▶ _What you have to do_
Scan the records below for the line containing "The teal_car ended" and the line containing "The green_toy_top ended". Copy both, plus every line between, exactly.

Study material START

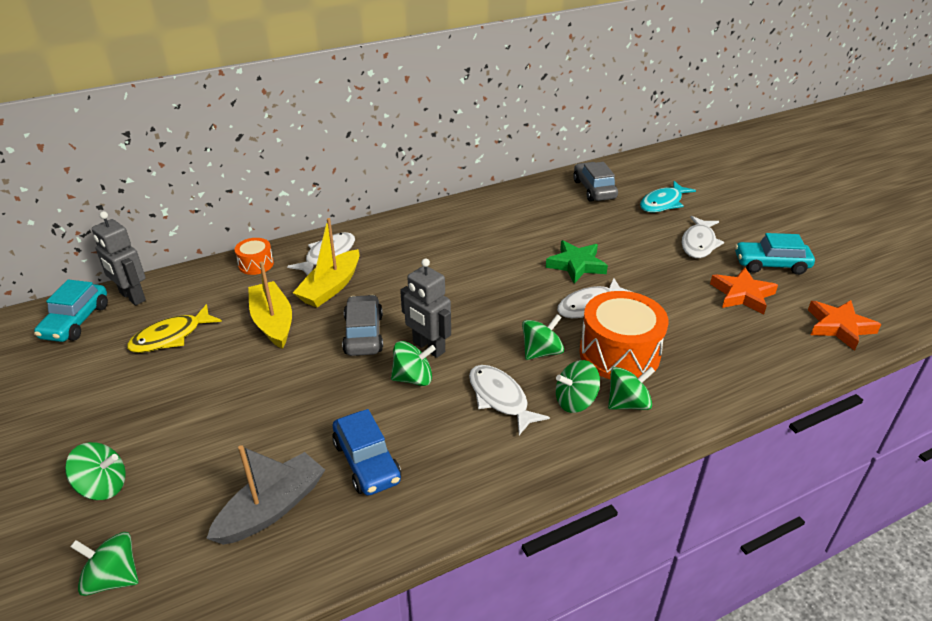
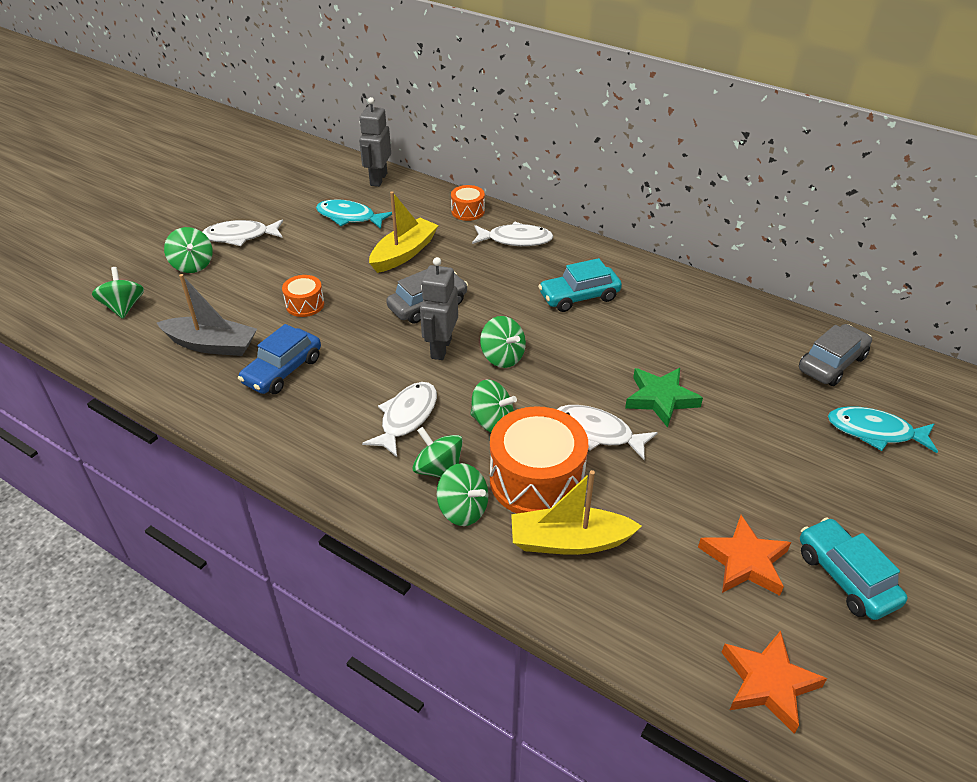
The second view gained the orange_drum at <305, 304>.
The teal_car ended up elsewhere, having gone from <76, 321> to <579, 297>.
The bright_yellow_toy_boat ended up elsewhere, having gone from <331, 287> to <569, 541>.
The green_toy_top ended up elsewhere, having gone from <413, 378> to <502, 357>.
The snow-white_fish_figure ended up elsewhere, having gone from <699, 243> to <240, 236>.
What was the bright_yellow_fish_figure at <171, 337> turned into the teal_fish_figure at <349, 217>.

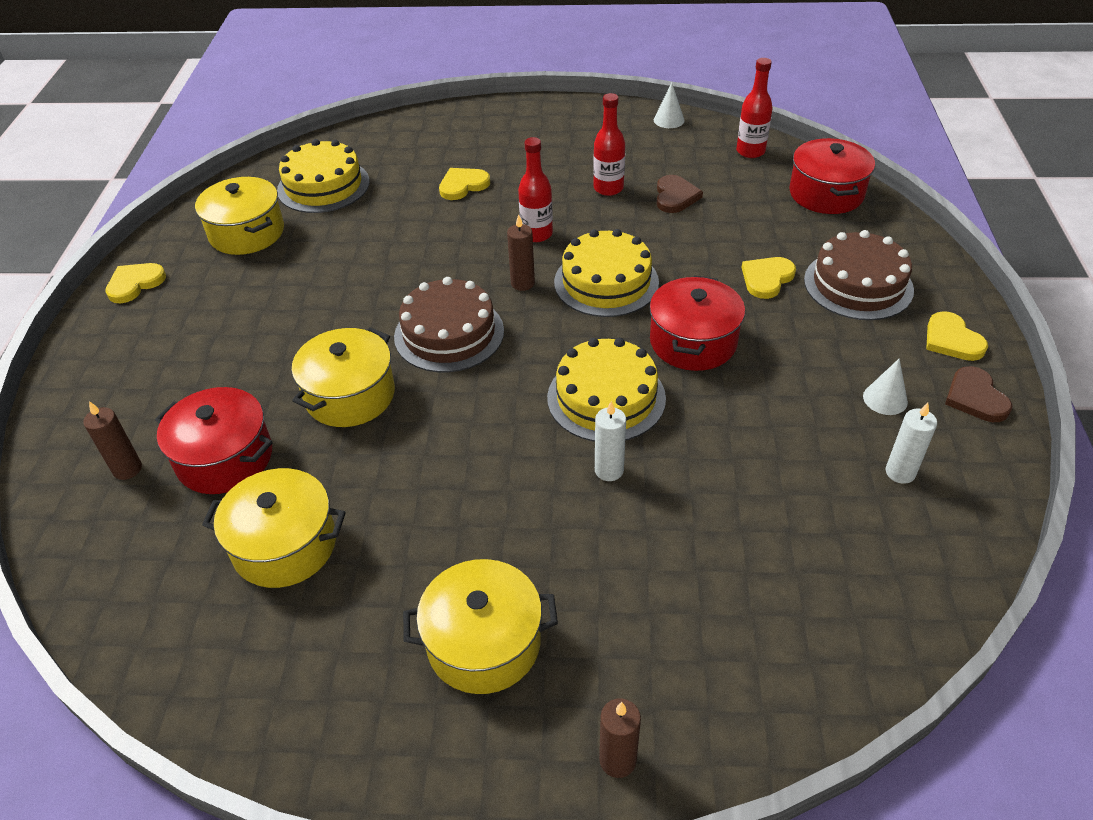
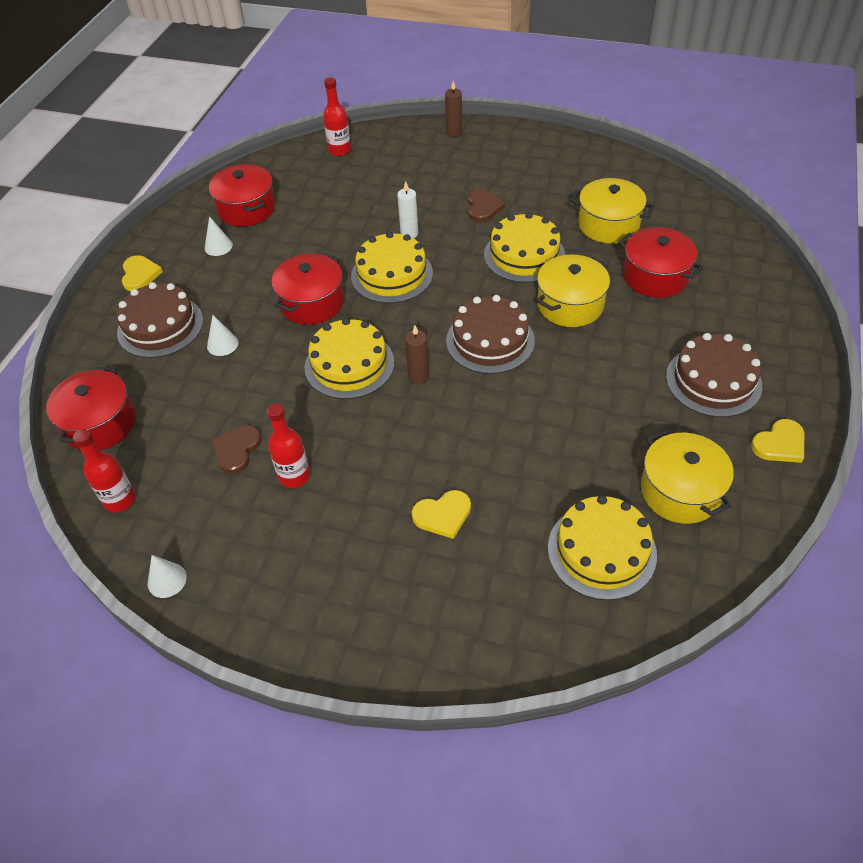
The second view lost the dark_brown_candle at <127, 469>.
The second view lost the bright_yellow_cooking_pot at <484, 643>.
The second view gained the bright_yellow_cake at <524, 255>.
The second view gained the dark_brown_cake at <713, 381>.
The scarlet_flask ended up elsewhere, having gone from <536, 234> to <340, 150>.
The dark_brown_love_heart ended up elsewhere, having gone from <975, 397> to <483, 208>.
Where the bright_yellow_love_heart stood at <767, 278>, the snow-white_cone came to stand at <222, 344>.
Where the snow-white_candle stood at <900, 472>, the scarlet_cooking_pot came to stand at <247, 209>.

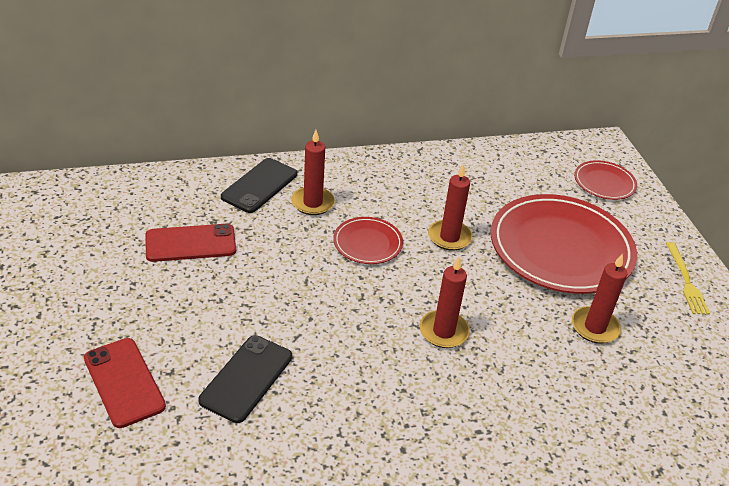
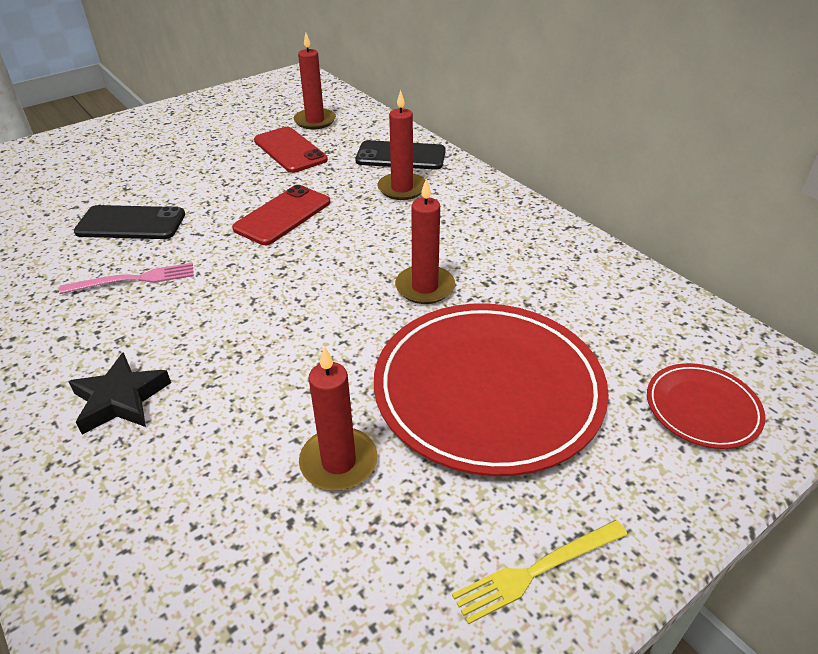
The second view lost the scarlet_dinner_plate at <367, 243>.
The second view gained the rose-pink_dinner_fork at <134, 279>.
The second view gained the black_star_shape at <120, 399>.
The scarlet_phone ended up elsewhere, having gone from <124, 382> to <283, 215>.
The scarlet_candle ended up elsewhere, having gone from <443, 331> to <315, 121>.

Study material END

▶ _Worked solution_
The teal_car ended up elsewhere, having gone from <76, 321> to <579, 297>.
The bright_yellow_toy_boat ended up elsewhere, having gone from <331, 287> to <569, 541>.
The green_toy_top ended up elsewhere, having gone from <413, 378> to <502, 357>.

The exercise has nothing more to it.